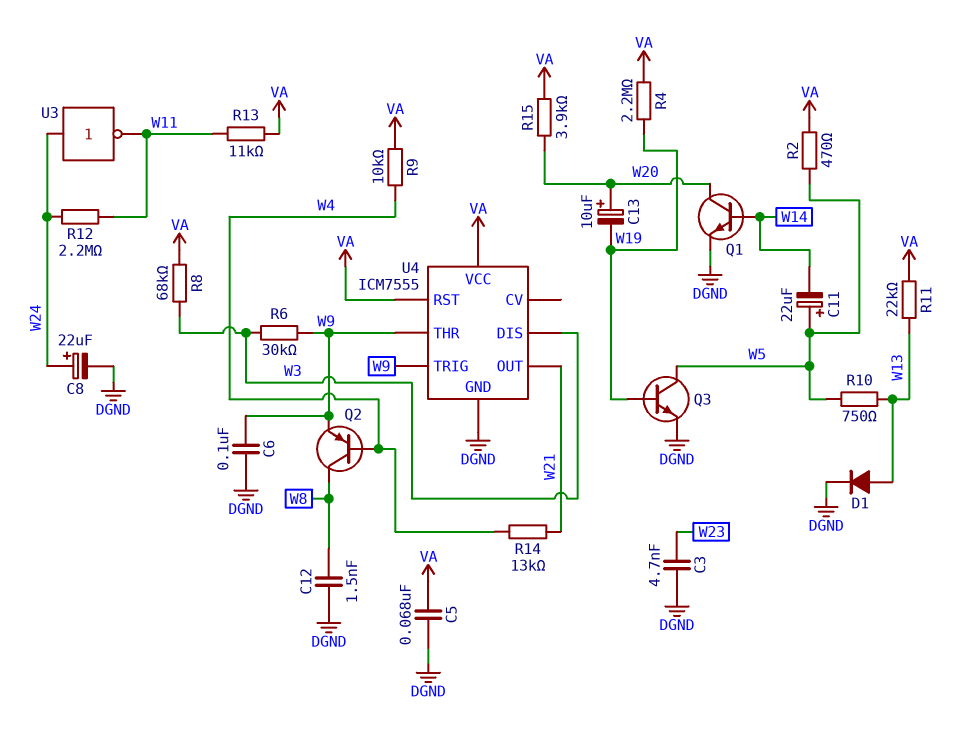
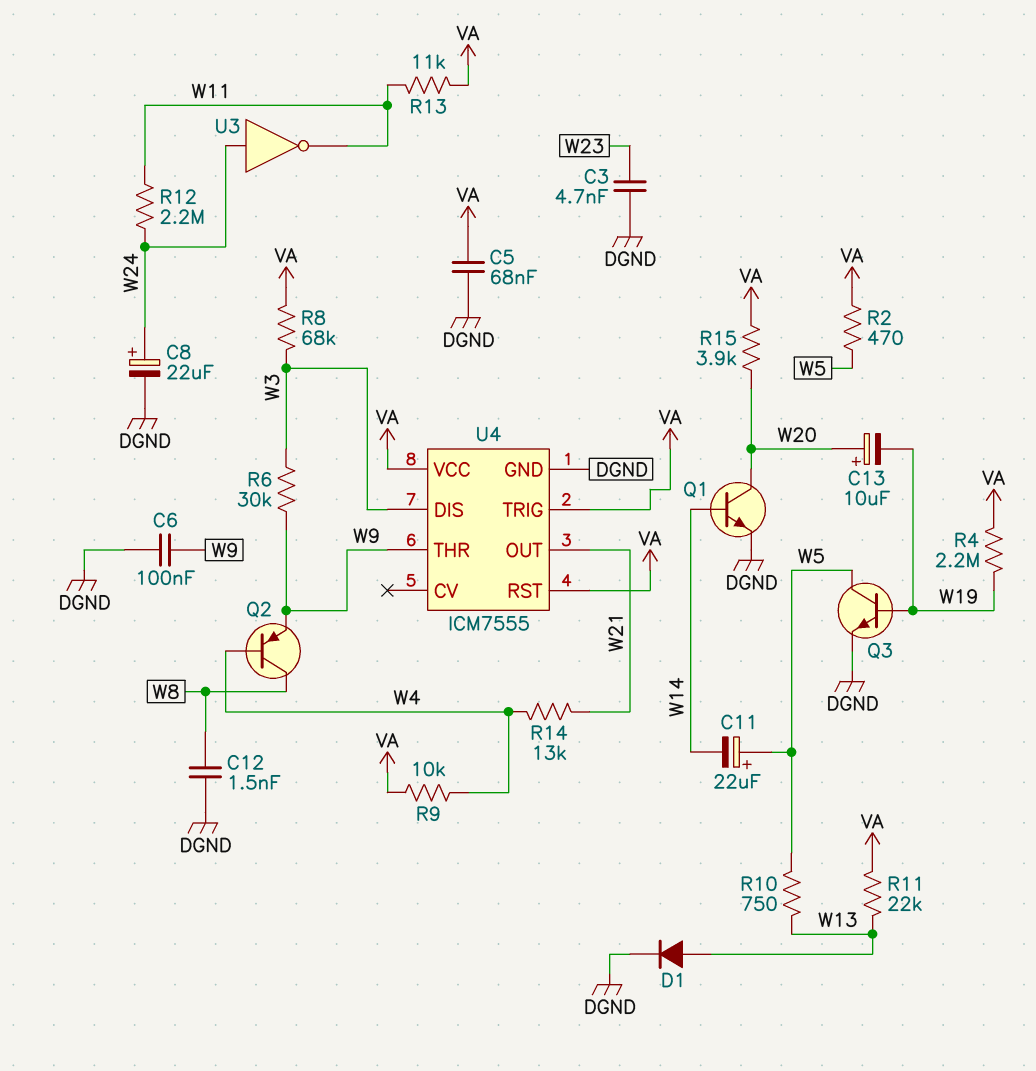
U4 pin TRIG: W9 -> VA

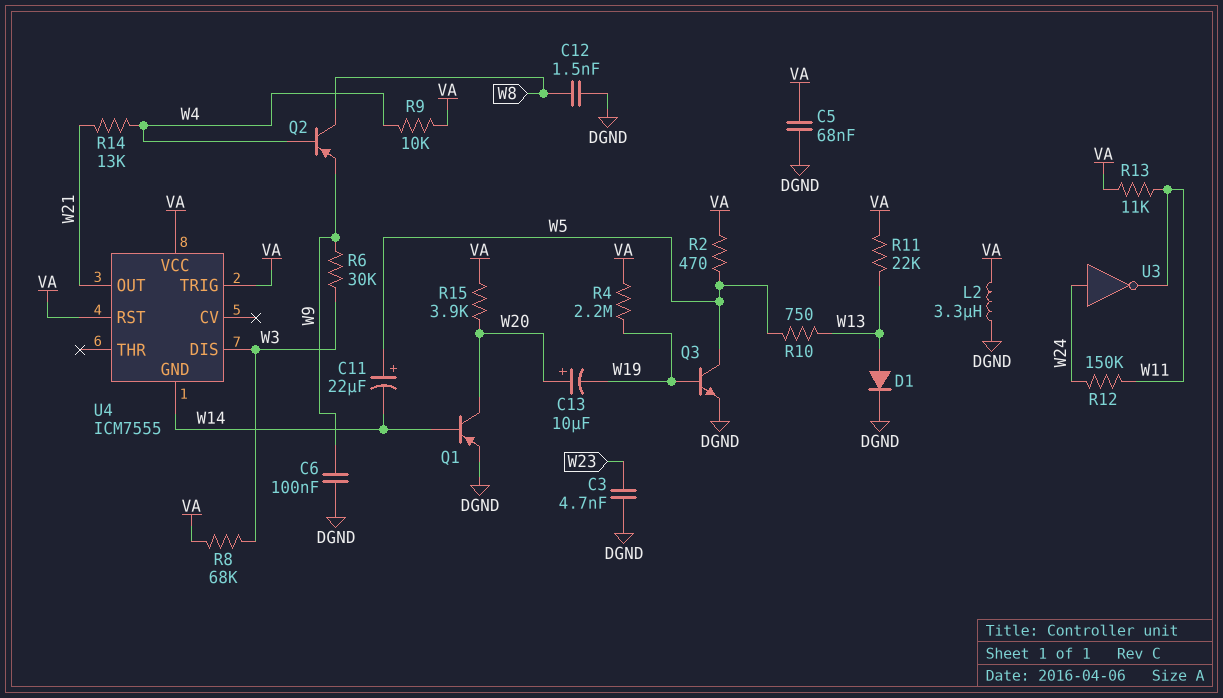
C8: 22uF (plus W24, minus DGND) -> none
L2: none -> 3.3uH (DGND, VA)
Q1: NPN (B W14, C W20, E DGND) -> PNP (B W14, C W20, E DGND)
R12: 2.2M (W11, W24) -> 150k (W11, W24)
U4 pin GND: DGND -> W14
U4 pin THR: W9 -> none

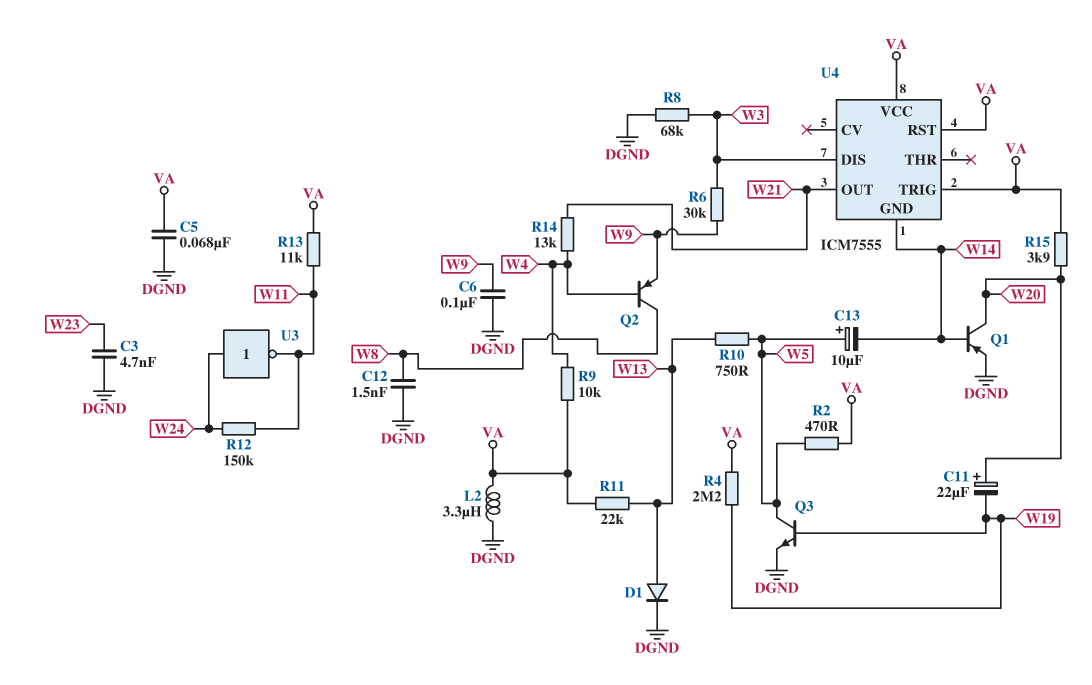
C11: 22uF (plus W5, minus W14) -> 22uF (plus W20, minus W19)
C13: 10uF (plus W20, minus W19) -> 10uF (plus W5, minus W14)
R8: 68k (VA, W3) -> 68k (DGND, W3)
#####
For every entry above, write it out exactly and remove any image.

TASK OUTPUT —
U4 pin TRIG: W9 -> VA

C8: 22uF (plus W24, minus DGND) -> none
L2: none -> 3.3uH (DGND, VA)
Q1: NPN (B W14, C W20, E DGND) -> PNP (B W14, C W20, E DGND)
R12: 2.2M (W11, W24) -> 150k (W11, W24)
U4 pin GND: DGND -> W14
U4 pin THR: W9 -> none

C11: 22uF (plus W5, minus W14) -> 22uF (plus W20, minus W19)
C13: 10uF (plus W20, minus W19) -> 10uF (plus W5, minus W14)
R8: 68k (VA, W3) -> 68k (DGND, W3)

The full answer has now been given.